Start of Block

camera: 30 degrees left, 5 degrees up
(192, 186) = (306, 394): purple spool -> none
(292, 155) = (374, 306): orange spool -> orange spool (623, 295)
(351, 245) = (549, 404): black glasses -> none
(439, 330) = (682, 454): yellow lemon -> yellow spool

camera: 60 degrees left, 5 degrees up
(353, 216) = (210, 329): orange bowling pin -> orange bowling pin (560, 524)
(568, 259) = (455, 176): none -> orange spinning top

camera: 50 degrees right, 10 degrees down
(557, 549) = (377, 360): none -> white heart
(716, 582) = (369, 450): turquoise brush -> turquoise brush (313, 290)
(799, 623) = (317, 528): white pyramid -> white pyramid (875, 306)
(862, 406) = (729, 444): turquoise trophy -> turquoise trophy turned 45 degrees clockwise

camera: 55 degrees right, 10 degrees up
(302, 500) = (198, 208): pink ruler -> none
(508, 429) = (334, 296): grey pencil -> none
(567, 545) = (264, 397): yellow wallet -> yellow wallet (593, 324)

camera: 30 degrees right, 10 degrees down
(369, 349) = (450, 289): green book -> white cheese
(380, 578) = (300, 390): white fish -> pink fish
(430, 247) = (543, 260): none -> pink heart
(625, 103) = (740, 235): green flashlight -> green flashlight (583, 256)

End of Block

Once you reach the line that contains "(351, 245) = (549, 404): black", transcribe it and all remaining lines of the listing exactly; skip everything before it.

(351, 245) = (549, 404): black glasses -> none
(439, 330) = (682, 454): yellow lemon -> yellow spool

camera: 60 degrees left, 5 degrees up
(353, 216) = (210, 329): orange bowling pin -> orange bowling pin (560, 524)
(568, 259) = (455, 176): none -> orange spinning top

camera: 50 degrees right, 10 degrees down
(557, 549) = (377, 360): none -> white heart
(716, 582) = (369, 450): turquoise brush -> turquoise brush (313, 290)
(799, 623) = (317, 528): white pyramid -> white pyramid (875, 306)
(862, 406) = (729, 444): turquoise trophy -> turquoise trophy turned 45 degrees clockwise

camera: 55 degrees right, 10 degrees up
(302, 500) = (198, 208): pink ruler -> none
(508, 429) = (334, 296): grey pencil -> none
(567, 545) = (264, 397): yellow wallet -> yellow wallet (593, 324)

camera: 30 degrees right, 10 degrees down
(369, 349) = (450, 289): green book -> white cheese
(380, 578) = (300, 390): white fish -> pink fish
(430, 247) = (543, 260): none -> pink heart
(625, 103) = (740, 235): green flashlight -> green flashlight (583, 256)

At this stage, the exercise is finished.